◆ **EXERCISE DESCRIPTION**
From the listing below, extract every line in which the word "switch" appears.

-------- RECORD EXTRACTS --------

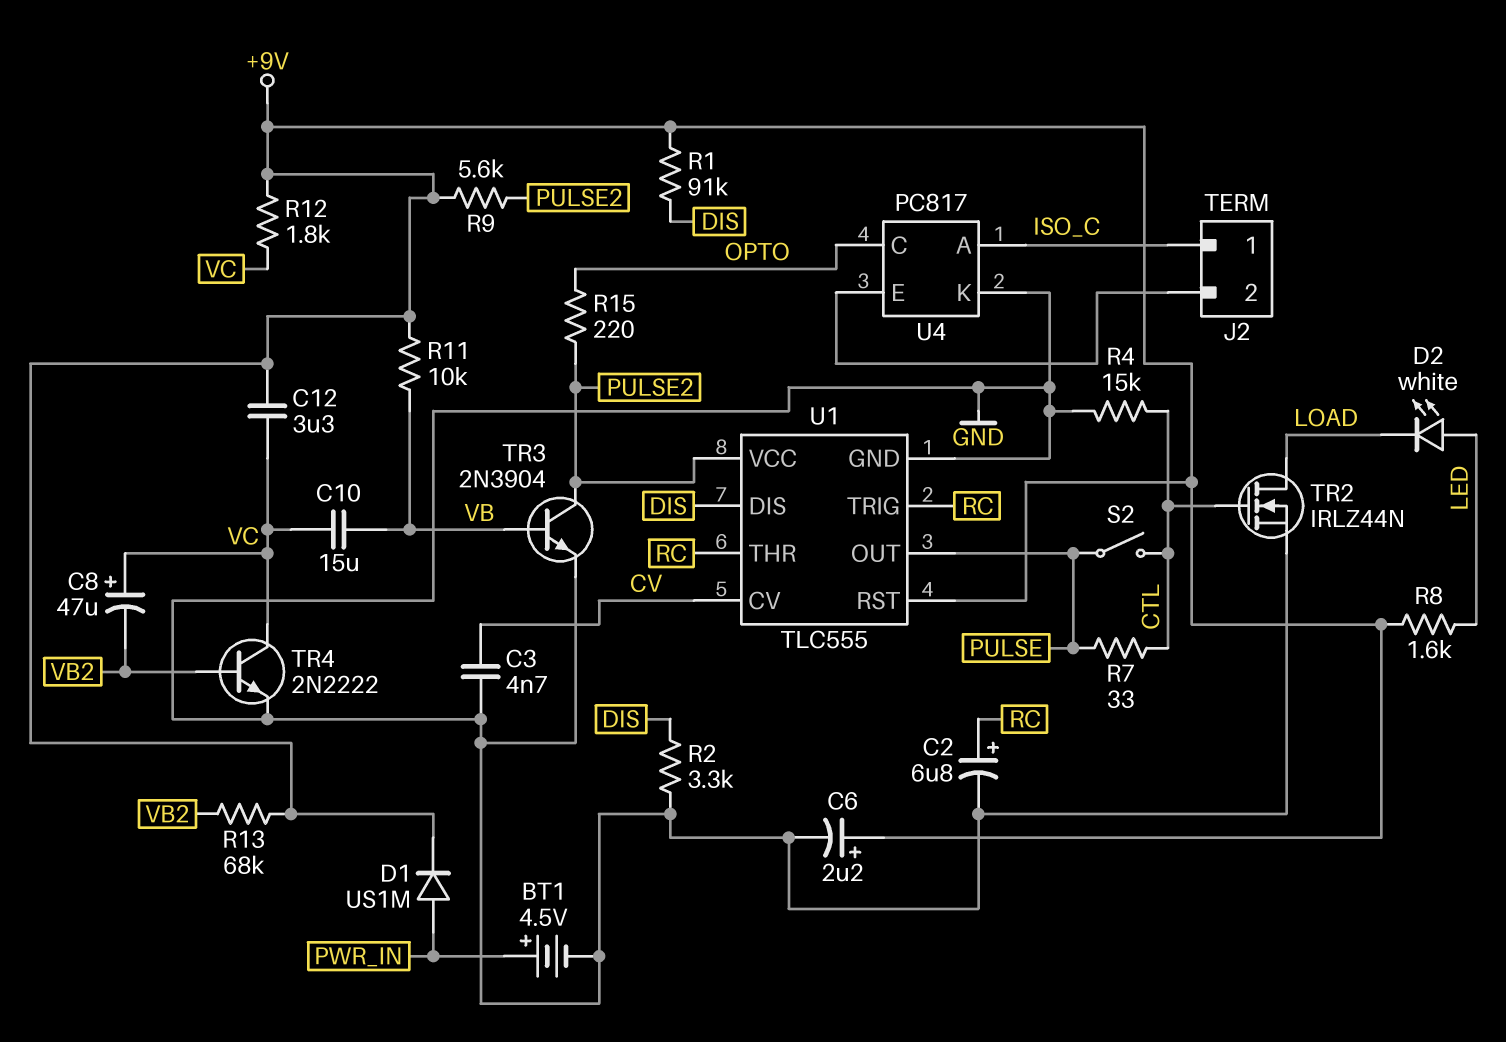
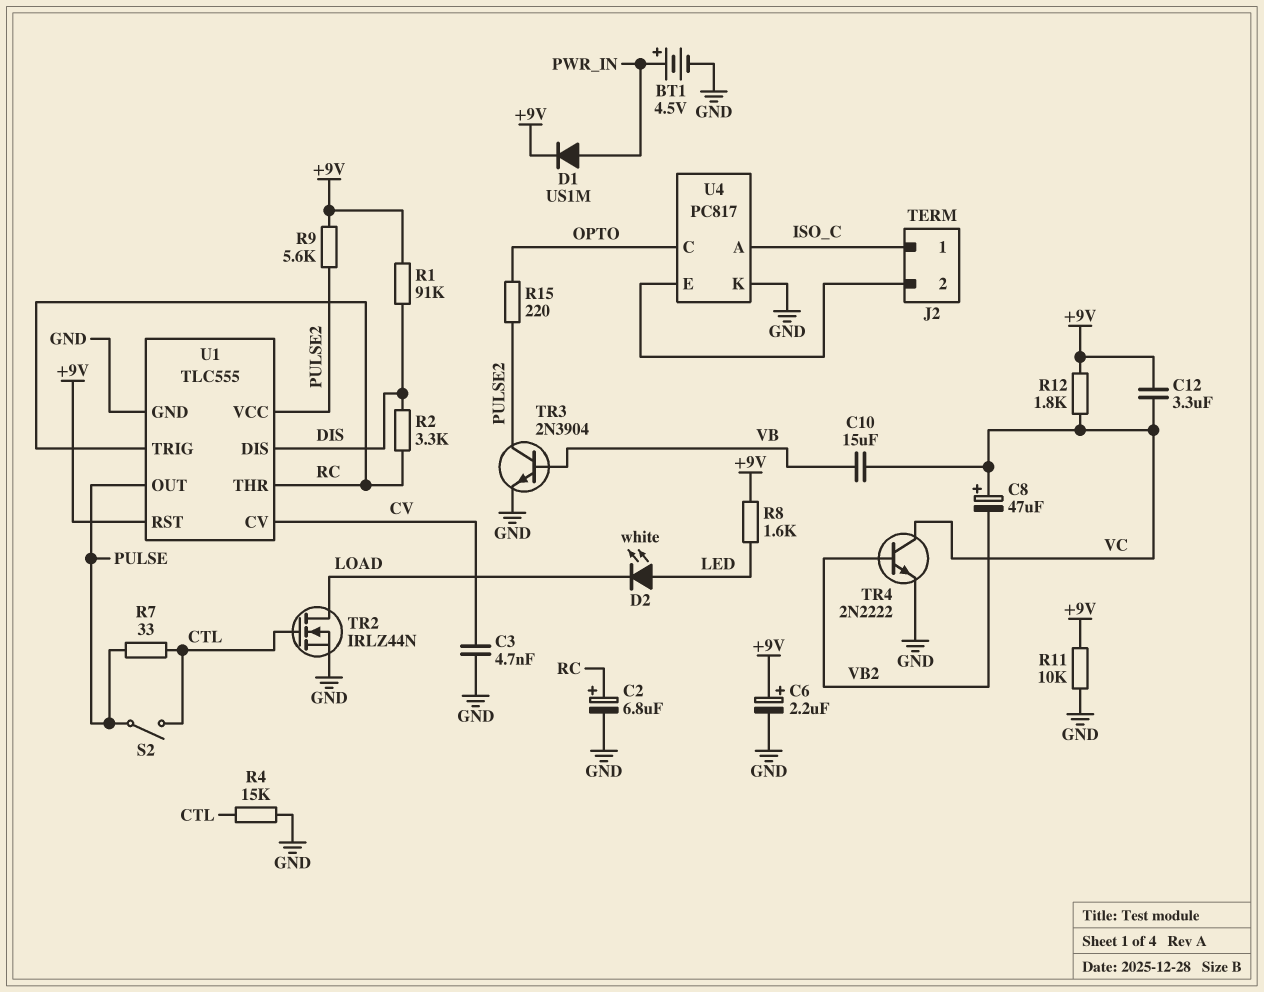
R2: 3.3k (DIS, GND) -> 3.3k (DIS, RC)
R11: 10k (+9V, VB) -> 10k (+9V, GND)
R13: 68k (+9V, VB2) -> none

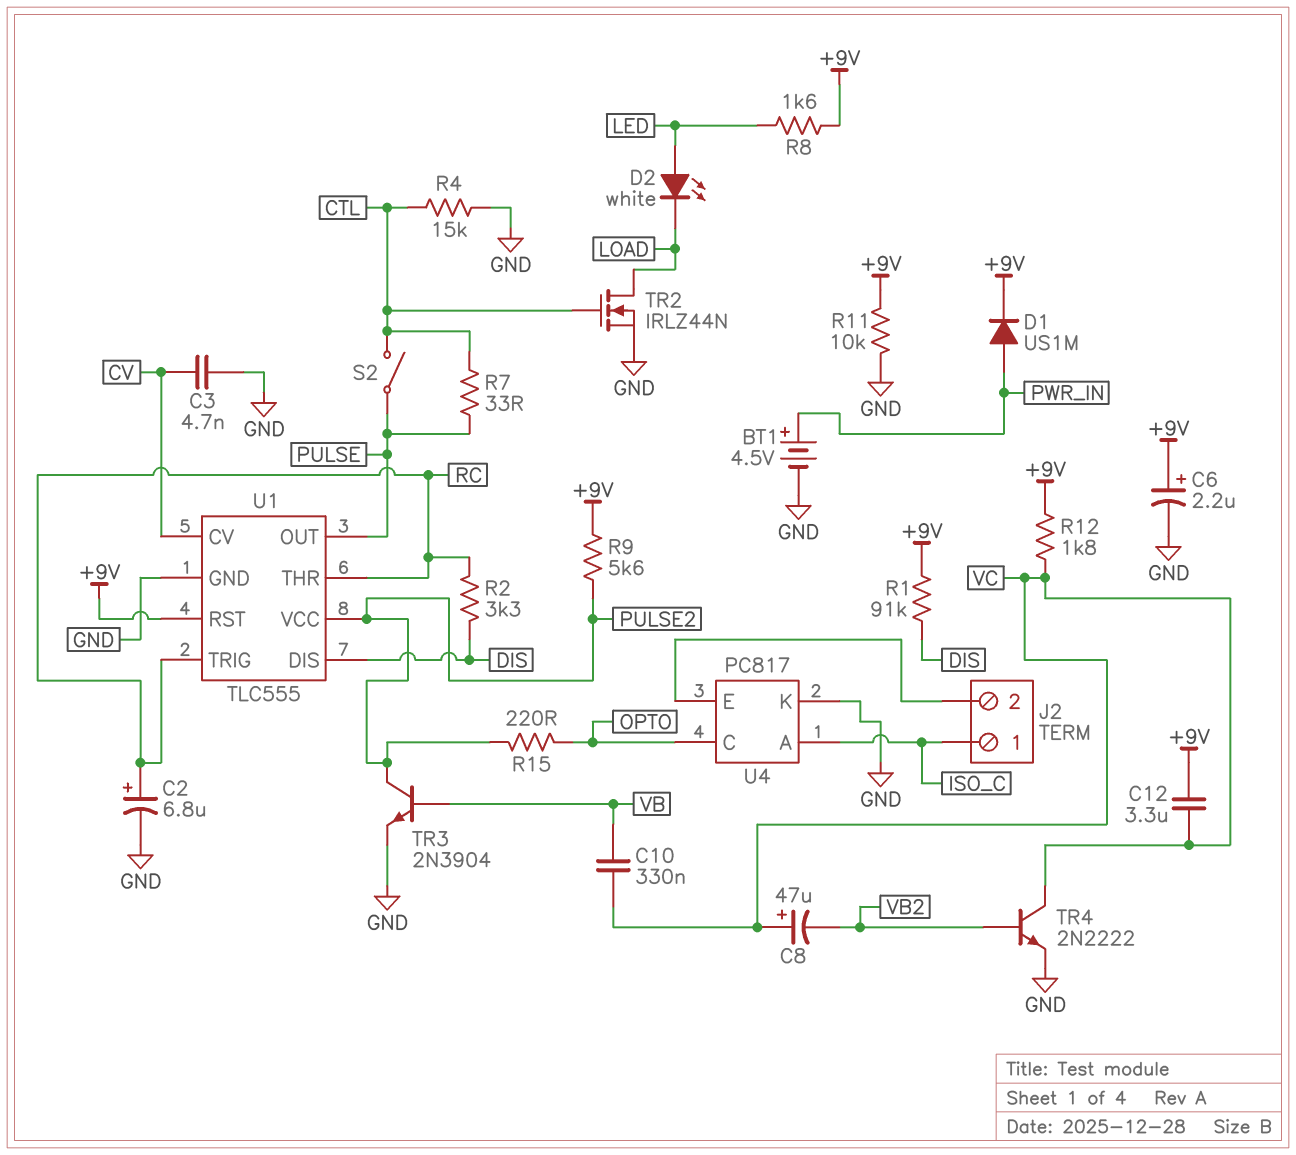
C10: 15uF (VB, VC) -> 330nF (VB, VC)

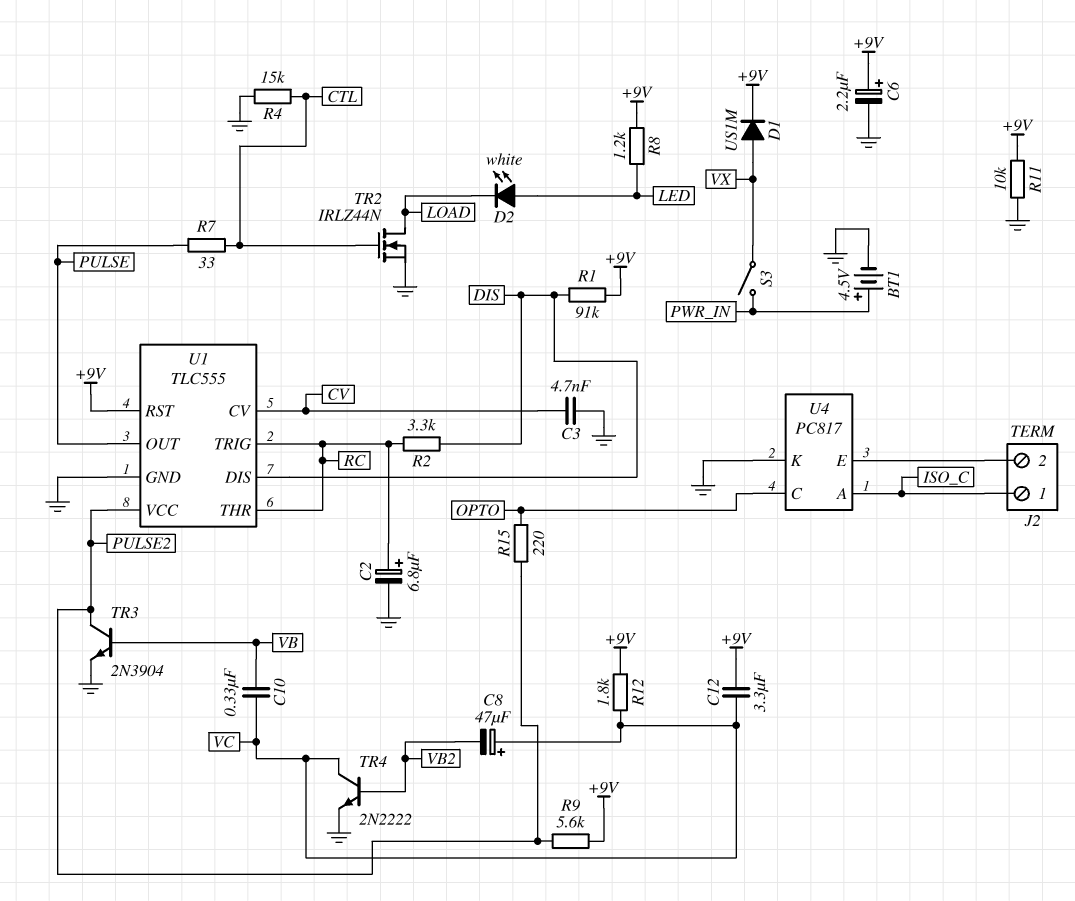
D1: diode US1M (A PWR_IN, K +9V) -> diode US1M (A VX, K +9V)
R8: 1.6k (+9V, LED) -> 1.2k (+9V, LED)
S2: switch (CTL, PULSE) -> none
S3: none -> switch (PWR_IN, VX)

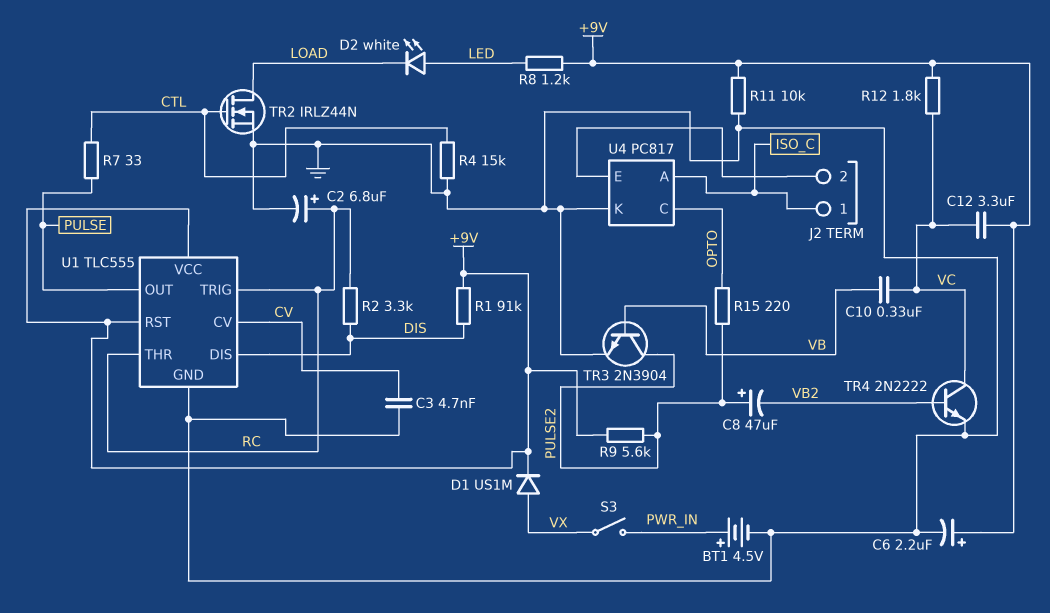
C8: 47uF (plus VC, minus VB2) -> 47uF (plus PULSE2, minus VB2)
U1 pin VCC: PULSE2 -> +9V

--------

◆ **TASK RESPONSE**
S2: switch (CTL, PULSE) -> none
S3: none -> switch (PWR_IN, VX)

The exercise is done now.